→ **Exercise**
Report the tally of lines featuring the word "none" in the entries below, without anything else.
Recorded data below:
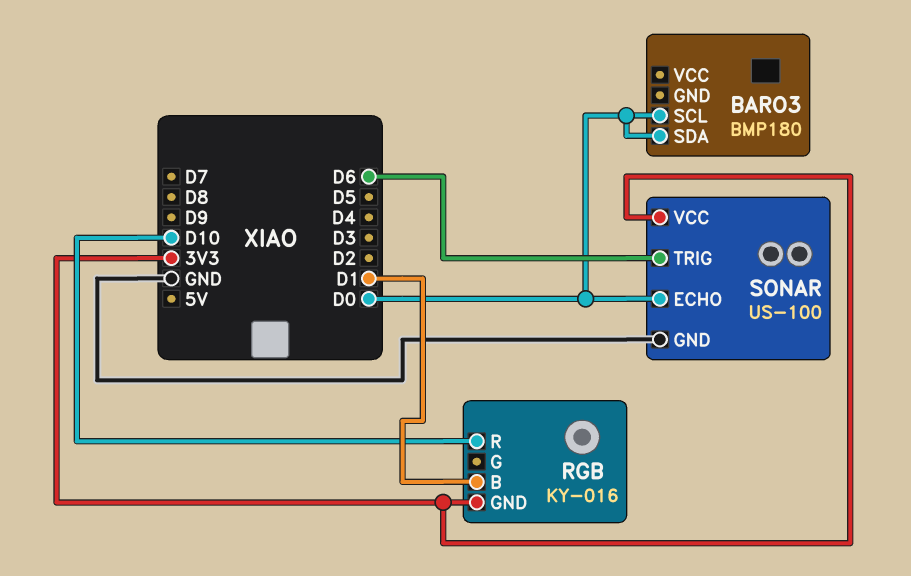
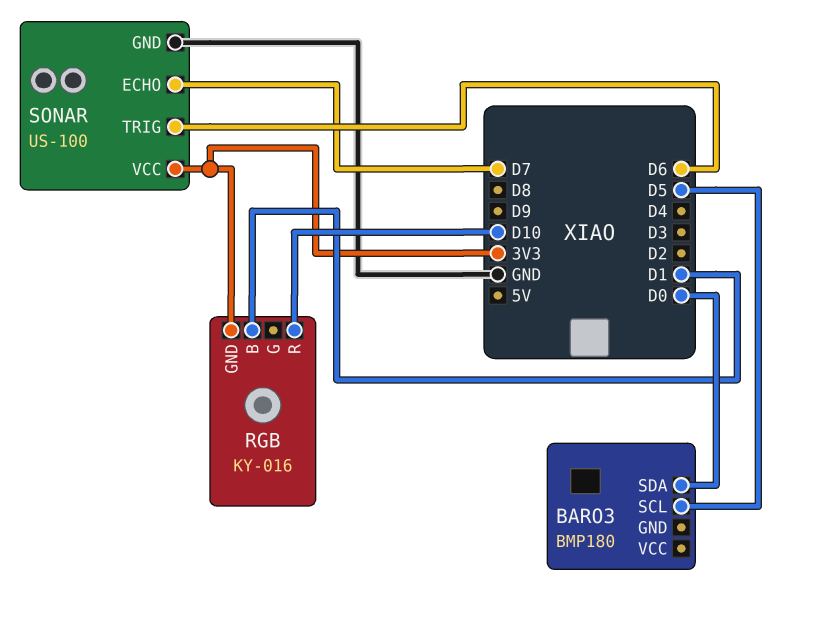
BARO3 pin SCL: D0 -> D5
SONAR pin ECHO: D0 -> D7

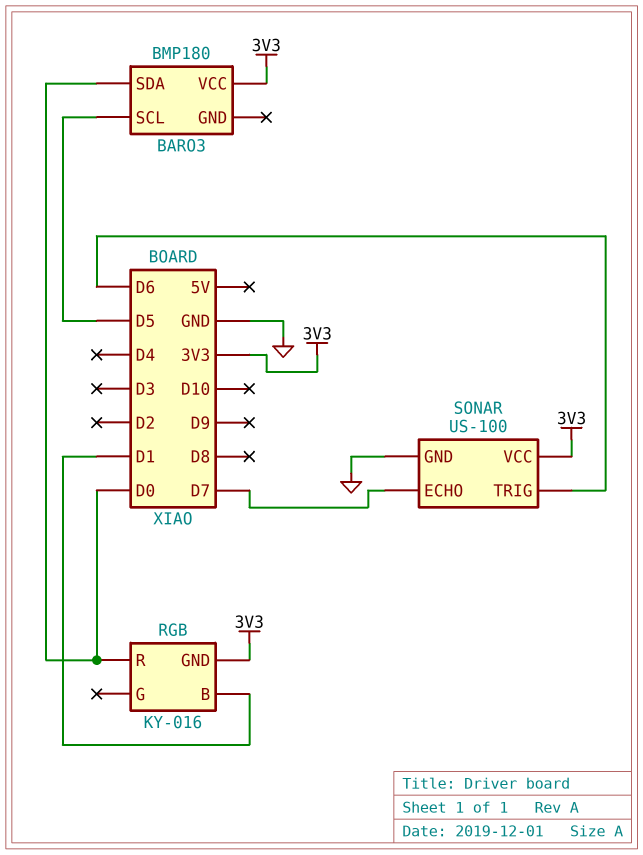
BARO3 pin VCC: none -> 3V3
RGB pin R: D10 -> D0

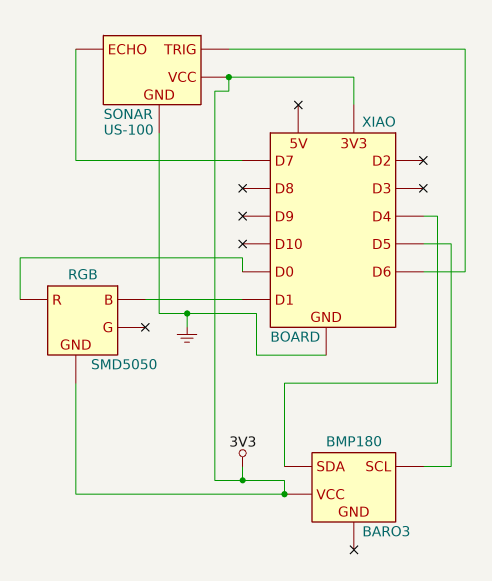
BARO3 pin SDA: D0 -> D4
RGB: KY-016 -> SMD5050

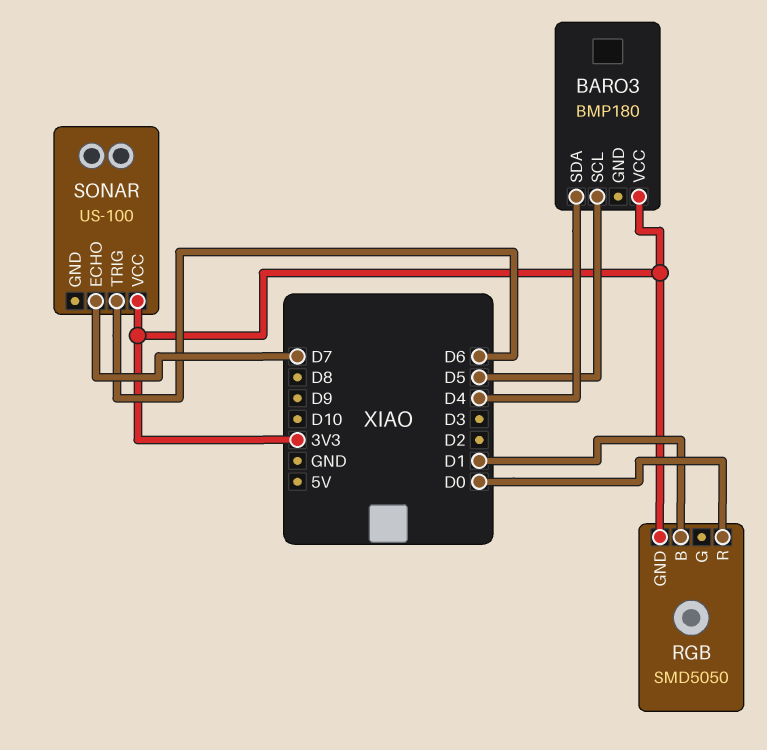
SONAR pin GND: GND -> none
End of Recorded data.
→ **Reply to the task**
2